** Opening Records provided block **

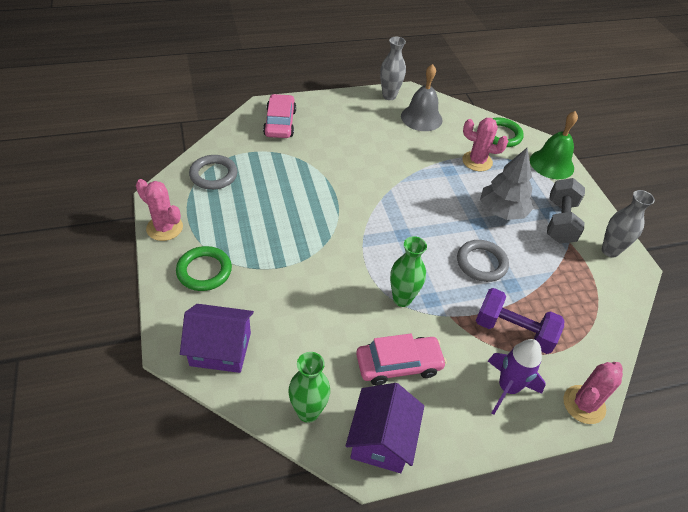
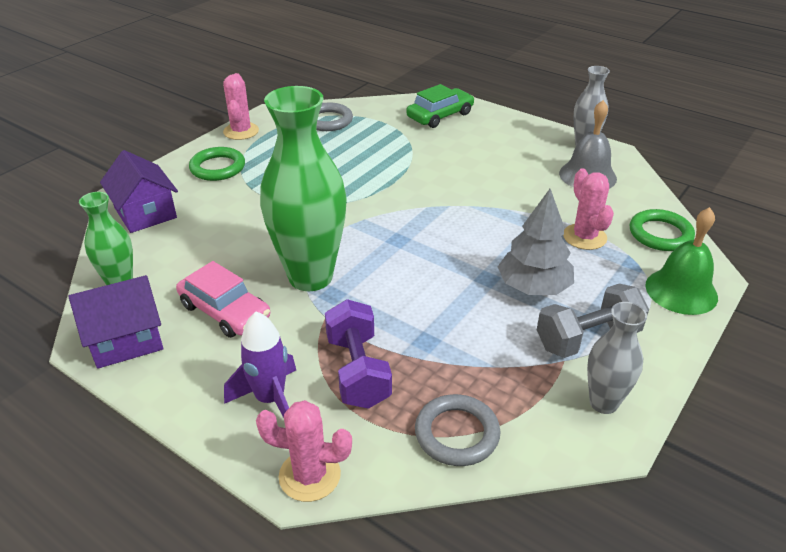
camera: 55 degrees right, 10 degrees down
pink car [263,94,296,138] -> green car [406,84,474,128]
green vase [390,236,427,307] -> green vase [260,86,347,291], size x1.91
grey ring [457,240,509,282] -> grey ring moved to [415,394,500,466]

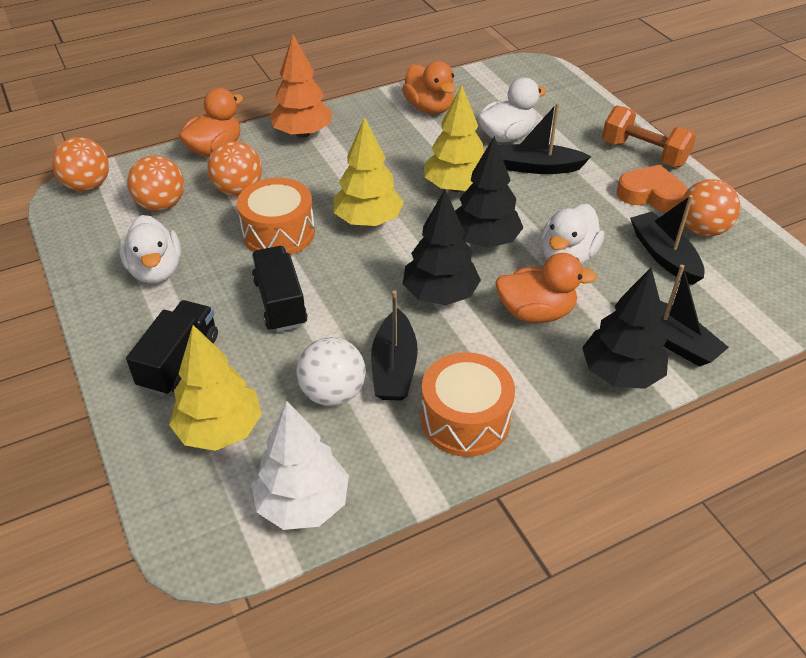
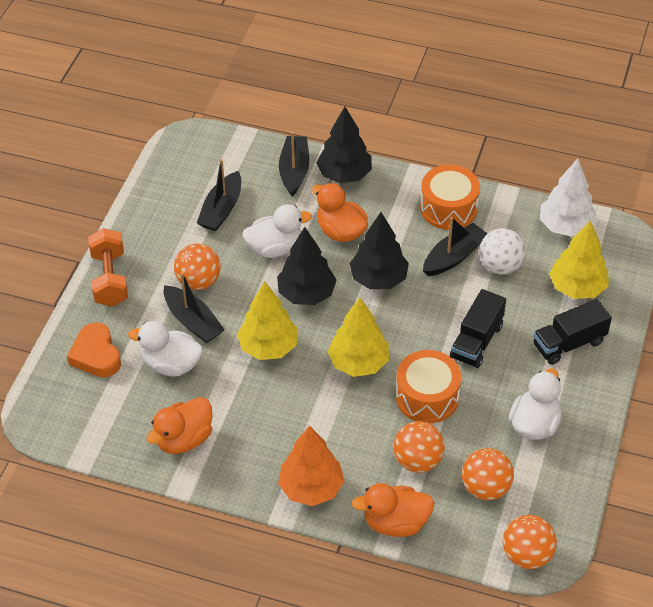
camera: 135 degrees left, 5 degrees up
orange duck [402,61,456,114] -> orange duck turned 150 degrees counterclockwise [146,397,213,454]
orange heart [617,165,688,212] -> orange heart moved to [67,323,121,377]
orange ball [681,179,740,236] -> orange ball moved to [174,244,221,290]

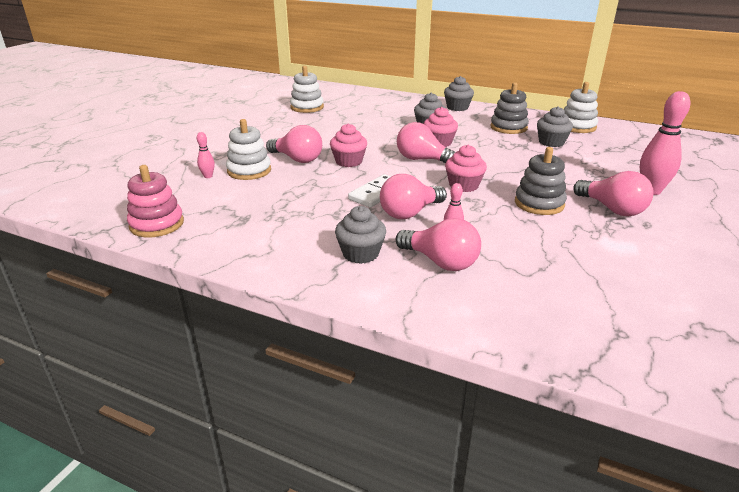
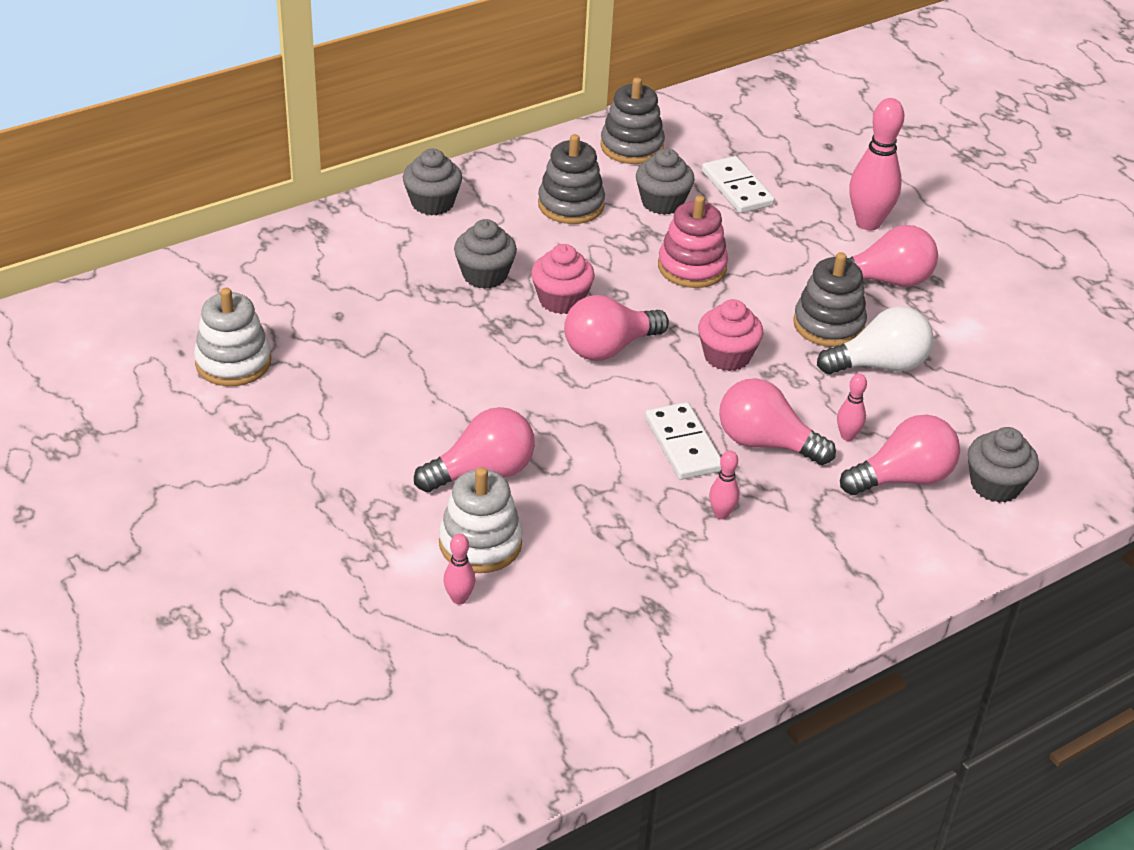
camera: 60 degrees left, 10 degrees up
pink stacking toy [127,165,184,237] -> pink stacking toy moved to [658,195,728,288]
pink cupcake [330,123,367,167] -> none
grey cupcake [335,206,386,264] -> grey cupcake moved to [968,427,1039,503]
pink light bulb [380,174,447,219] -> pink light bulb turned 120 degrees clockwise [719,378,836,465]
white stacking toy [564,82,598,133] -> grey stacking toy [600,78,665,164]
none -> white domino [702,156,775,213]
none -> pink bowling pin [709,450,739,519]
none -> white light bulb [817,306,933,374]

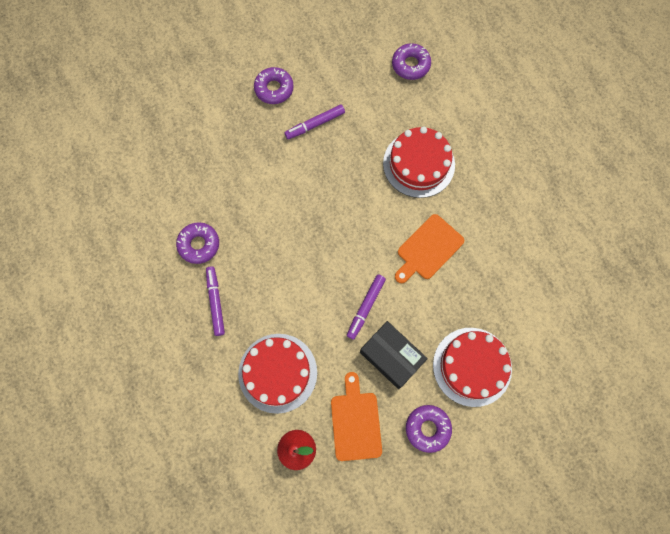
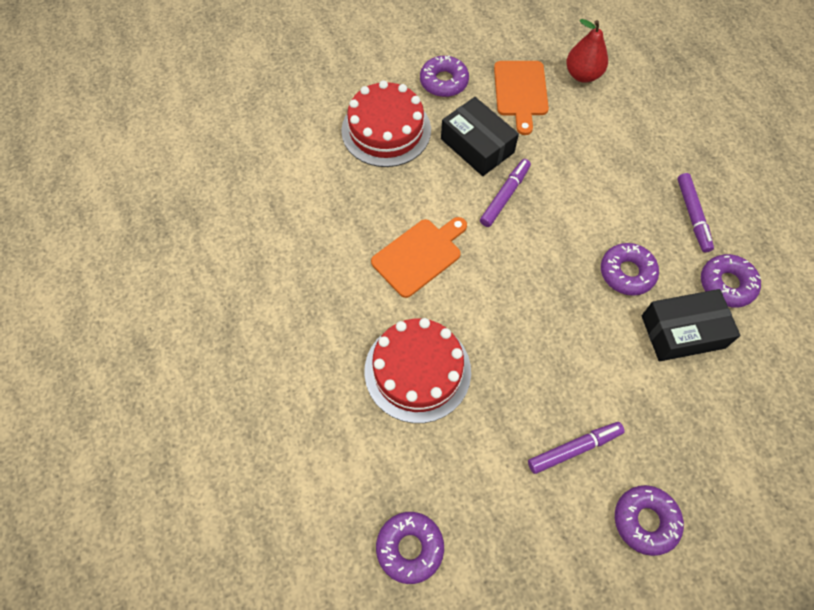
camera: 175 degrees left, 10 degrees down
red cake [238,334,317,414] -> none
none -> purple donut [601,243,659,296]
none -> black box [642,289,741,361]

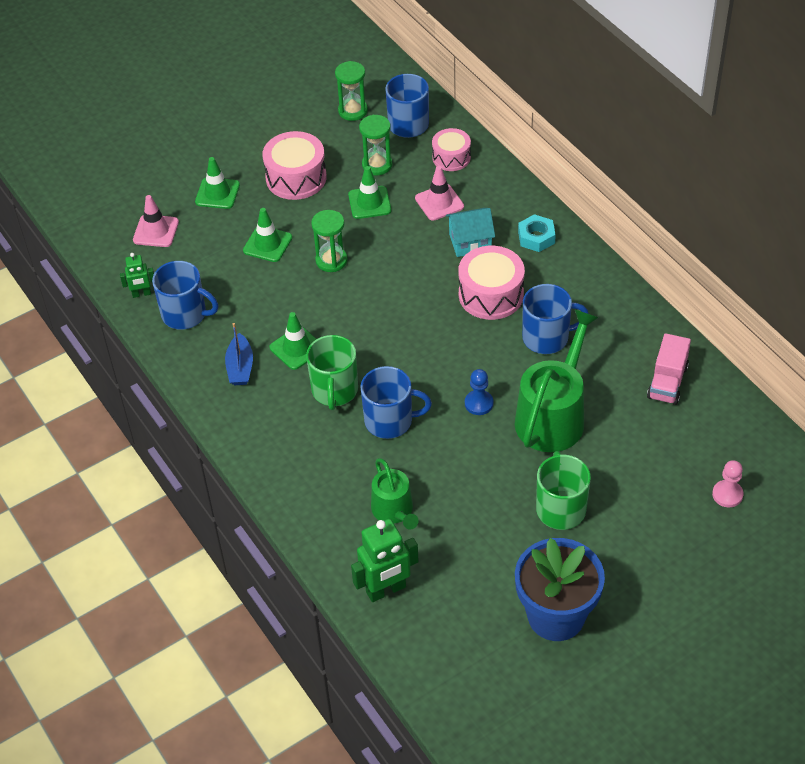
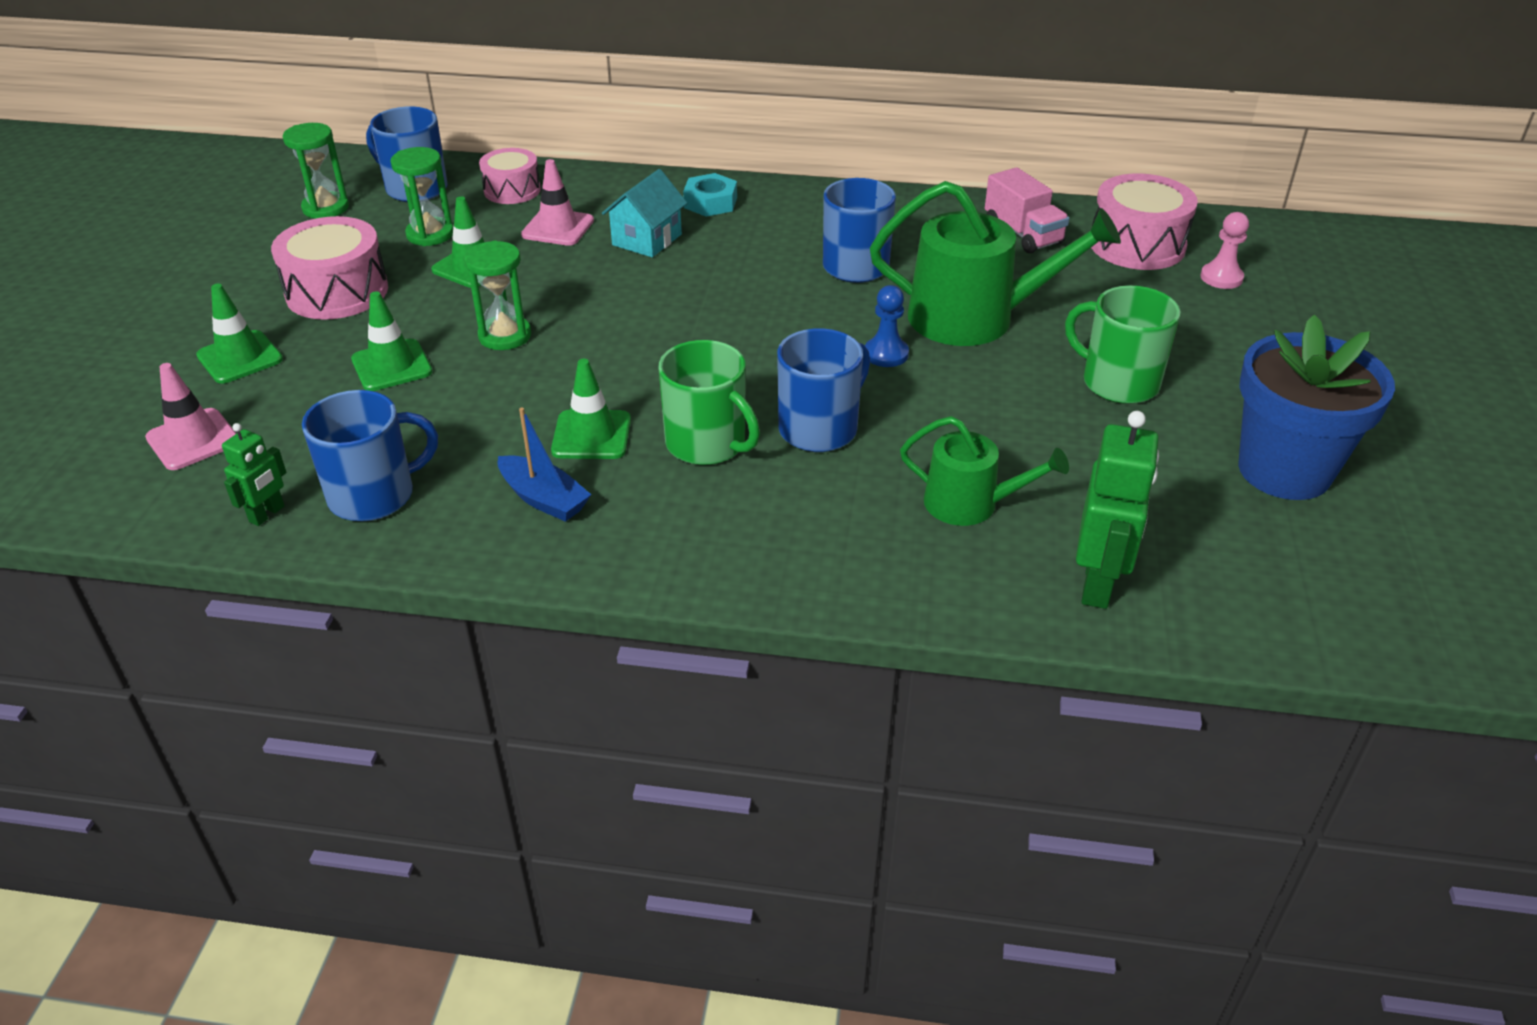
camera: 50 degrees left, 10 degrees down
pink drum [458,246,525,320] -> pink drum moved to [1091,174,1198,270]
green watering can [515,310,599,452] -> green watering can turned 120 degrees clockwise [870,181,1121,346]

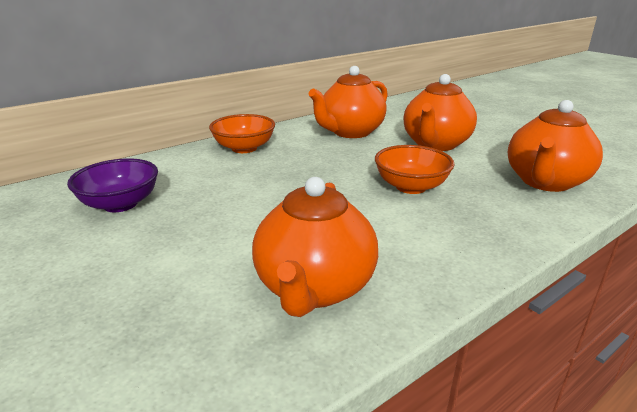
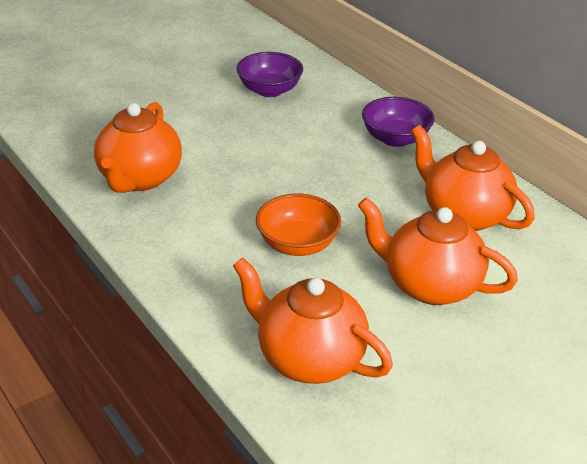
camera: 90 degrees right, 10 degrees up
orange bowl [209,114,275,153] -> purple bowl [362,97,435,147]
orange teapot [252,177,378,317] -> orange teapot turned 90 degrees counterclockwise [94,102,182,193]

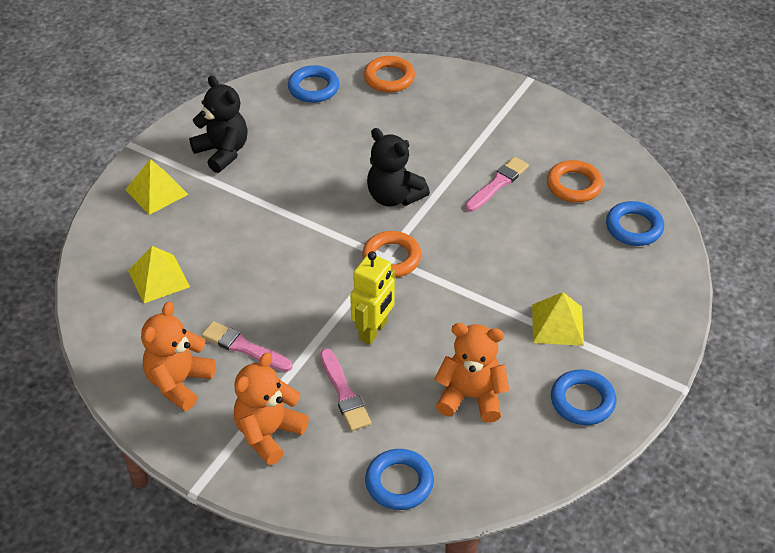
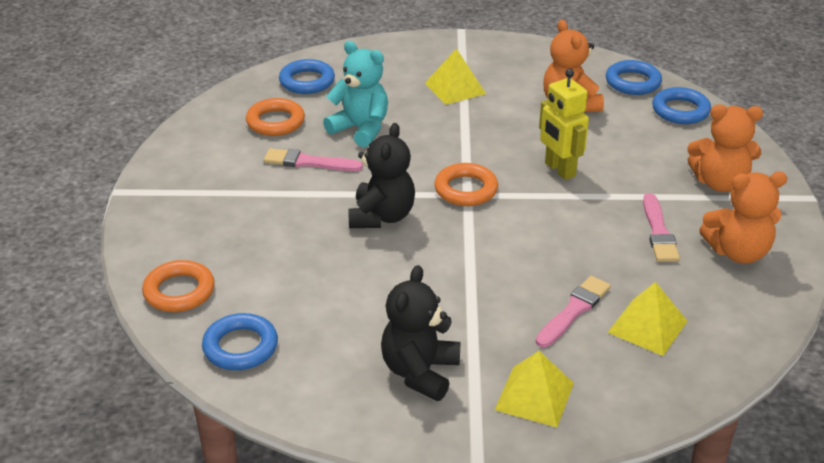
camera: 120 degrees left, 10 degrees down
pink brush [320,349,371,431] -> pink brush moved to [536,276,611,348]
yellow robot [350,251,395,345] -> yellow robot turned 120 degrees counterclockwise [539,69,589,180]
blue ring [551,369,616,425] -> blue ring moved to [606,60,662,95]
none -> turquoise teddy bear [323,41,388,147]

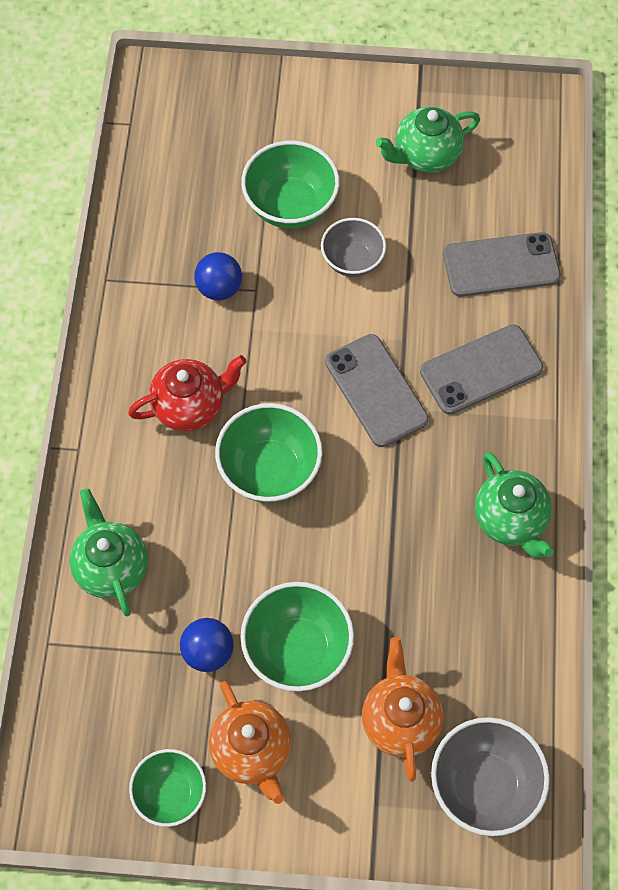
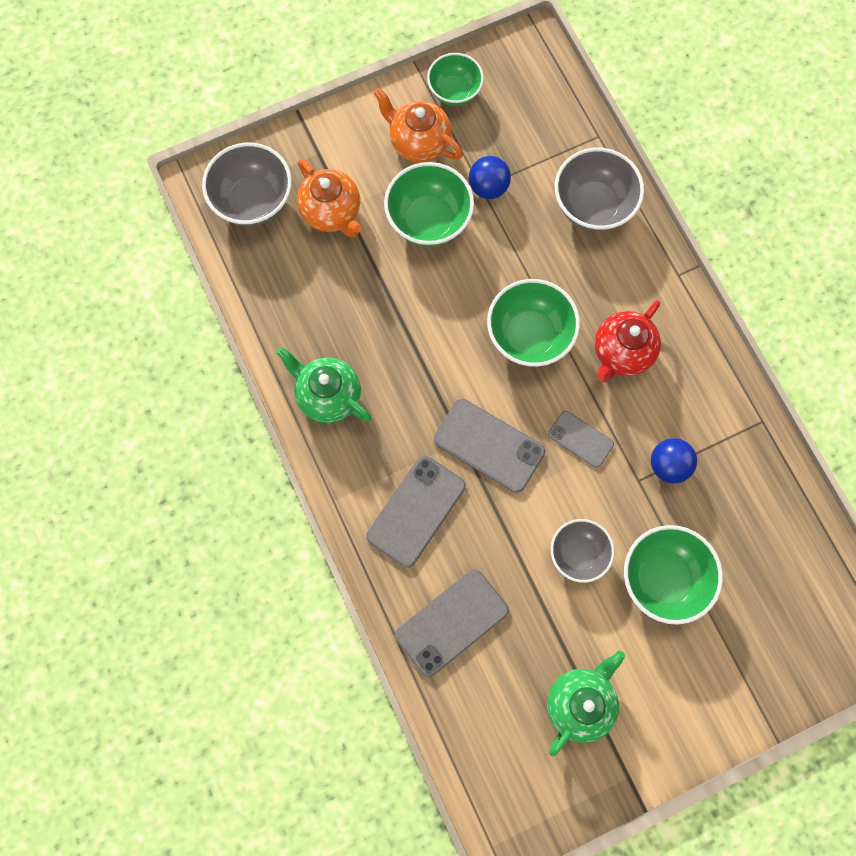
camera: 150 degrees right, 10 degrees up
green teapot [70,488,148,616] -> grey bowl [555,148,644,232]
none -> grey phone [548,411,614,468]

** Closing Records provided block **

A verbatim copy of the material, pictures excluded, is what must be produced.

**Task result:**
camera: 55 degrees right, 10 degrees down
pink car [263,94,296,138] -> green car [406,84,474,128]
green vase [390,236,427,307] -> green vase [260,86,347,291], size x1.91
grey ring [457,240,509,282] -> grey ring moved to [415,394,500,466]

camera: 135 degrees left, 5 degrees up
orange duck [402,61,456,114] -> orange duck turned 150 degrees counterclockwise [146,397,213,454]
orange heart [617,165,688,212] -> orange heart moved to [67,323,121,377]
orange ball [681,179,740,236] -> orange ball moved to [174,244,221,290]

camera: 60 degrees left, 10 degrees up
pink stacking toy [127,165,184,237] -> pink stacking toy moved to [658,195,728,288]
pink cupcake [330,123,367,167] -> none
grey cupcake [335,206,386,264] -> grey cupcake moved to [968,427,1039,503]
pink light bulb [380,174,447,219] -> pink light bulb turned 120 degrees clockwise [719,378,836,465]
white stacking toy [564,82,598,133] -> grey stacking toy [600,78,665,164]
none -> white domino [702,156,775,213]
none -> pink bowling pin [709,450,739,519]
none -> white light bulb [817,306,933,374]

camera: 175 degrees left, 10 degrees down
red cake [238,334,317,414] -> none
none -> purple donut [601,243,659,296]
none -> black box [642,289,741,361]

camera: 50 degrees left, 10 degrees down
pink drum [458,246,525,320] -> pink drum moved to [1091,174,1198,270]
green watering can [515,310,599,452] -> green watering can turned 120 degrees clockwise [870,181,1121,346]

camera: 90 degrees right, 10 degrees up
orange bowl [209,114,275,153] -> purple bowl [362,97,435,147]
orange teapot [252,177,378,317] -> orange teapot turned 90 degrees counterclockwise [94,102,182,193]

camera: 120 degrees left, 10 degrees down
pink brush [320,349,371,431] -> pink brush moved to [536,276,611,348]
yellow robot [350,251,395,345] -> yellow robot turned 120 degrees counterclockwise [539,69,589,180]
blue ring [551,369,616,425] -> blue ring moved to [606,60,662,95]
none -> turquoise teddy bear [323,41,388,147]

camera: 150 degrees right, 10 degrees up
green teapot [70,488,148,616] -> grey bowl [555,148,644,232]
none -> grey phone [548,411,614,468]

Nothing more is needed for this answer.